## Problem description
Count each line below that has "PURPLE" anywhere in it. Answer with the total alone.

*** Provided data Section Begins ***

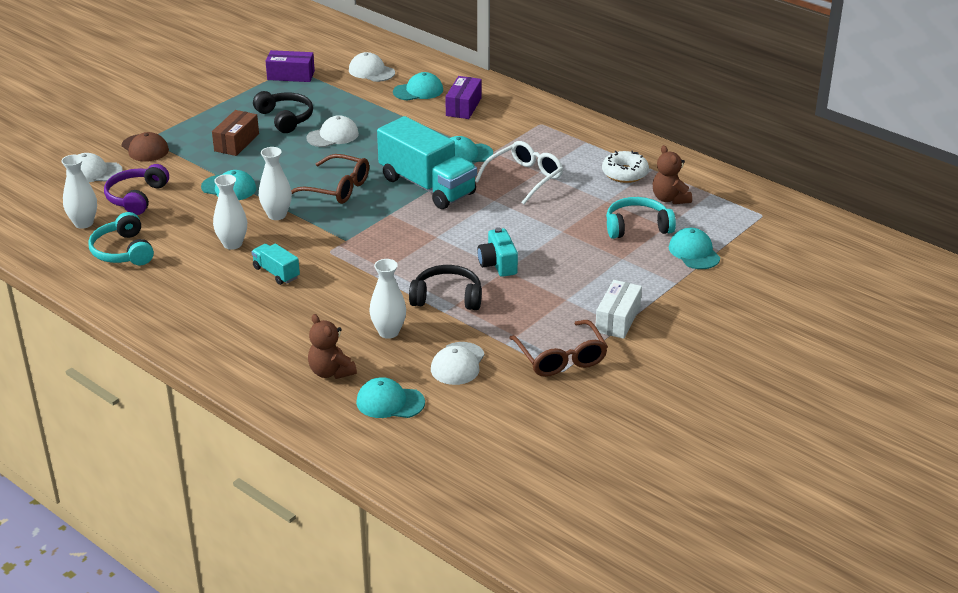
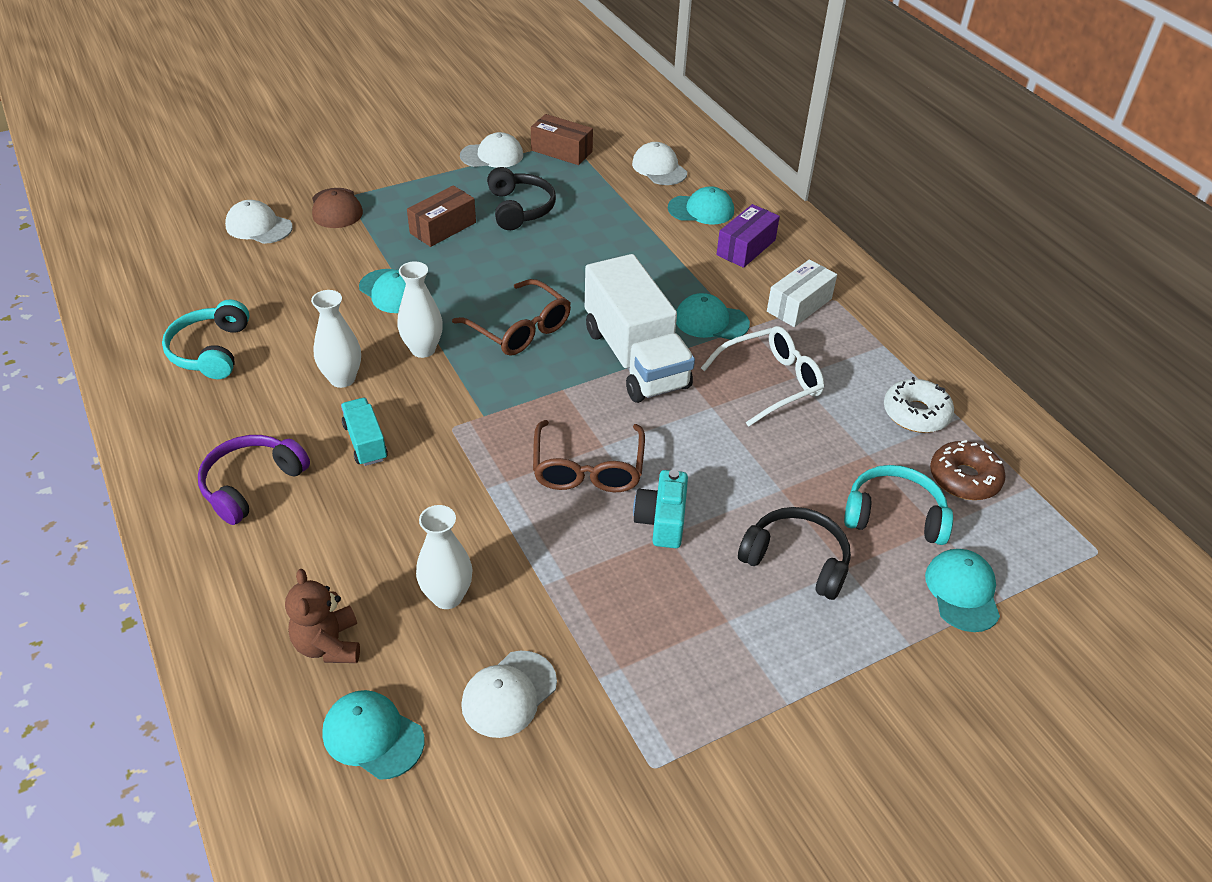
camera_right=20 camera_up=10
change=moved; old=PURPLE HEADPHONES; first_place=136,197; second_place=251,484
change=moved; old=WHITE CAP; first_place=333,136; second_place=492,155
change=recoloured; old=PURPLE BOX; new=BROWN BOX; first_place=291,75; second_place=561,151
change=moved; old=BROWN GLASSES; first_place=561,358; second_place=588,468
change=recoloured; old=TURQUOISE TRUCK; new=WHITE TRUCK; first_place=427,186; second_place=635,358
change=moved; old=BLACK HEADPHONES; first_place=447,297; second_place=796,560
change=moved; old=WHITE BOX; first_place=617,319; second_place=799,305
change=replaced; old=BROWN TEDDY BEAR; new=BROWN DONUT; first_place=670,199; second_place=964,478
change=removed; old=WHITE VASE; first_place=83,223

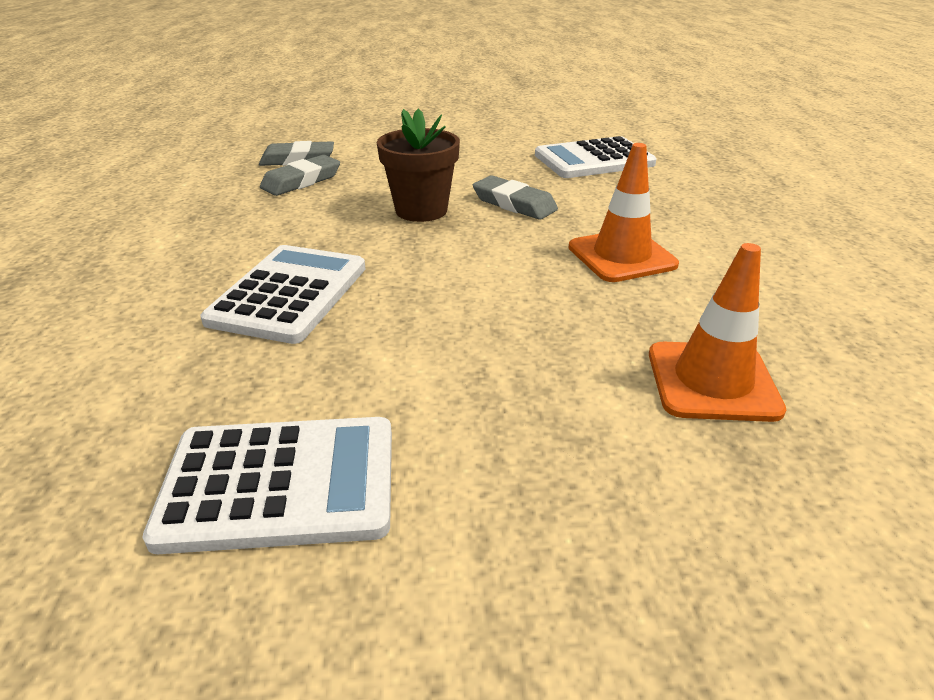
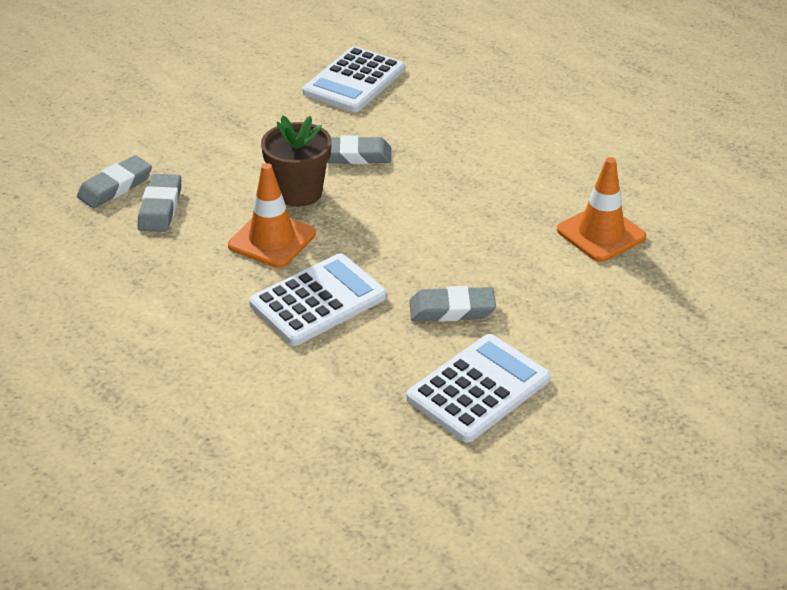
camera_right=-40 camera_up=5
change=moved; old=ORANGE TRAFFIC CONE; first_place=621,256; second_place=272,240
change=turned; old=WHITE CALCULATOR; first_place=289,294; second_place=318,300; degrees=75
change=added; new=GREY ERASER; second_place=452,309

*** Provided data Section Ends ***

## Response for this exercise
2